**WHAT YOU SHOULD DO:**
Transcribe every line of the material below without change, apart from dropping the pictures.

**DATASET EXCERPT:**
- Opening Delimiter -

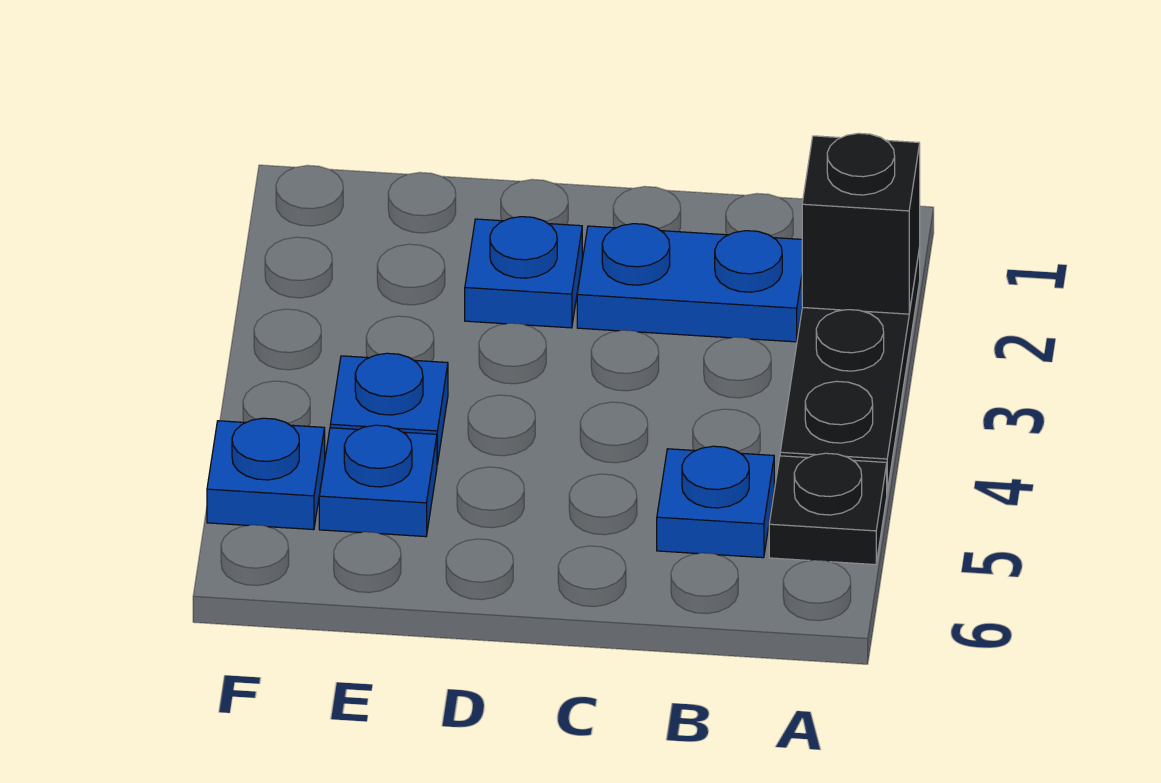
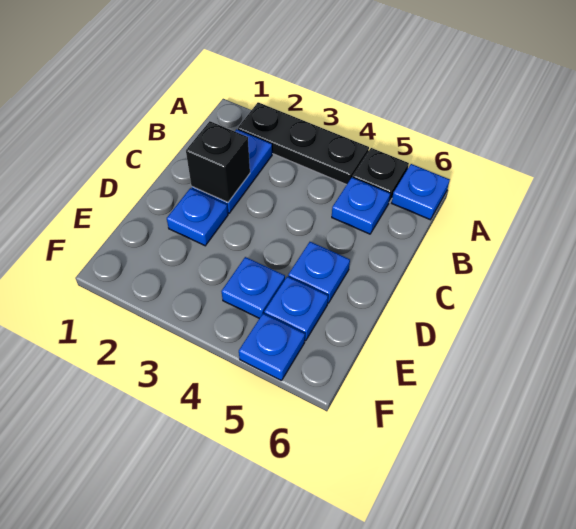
black brick A2 level 2 -> black brick C2 level 2
none -> blue plate A6 level 1
none -> blue plate D5 level 1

- Closing Delimiter -

**EXERCISE SOLUTION:**
black brick A2 level 2 -> black brick C2 level 2
none -> blue plate A6 level 1
none -> blue plate D5 level 1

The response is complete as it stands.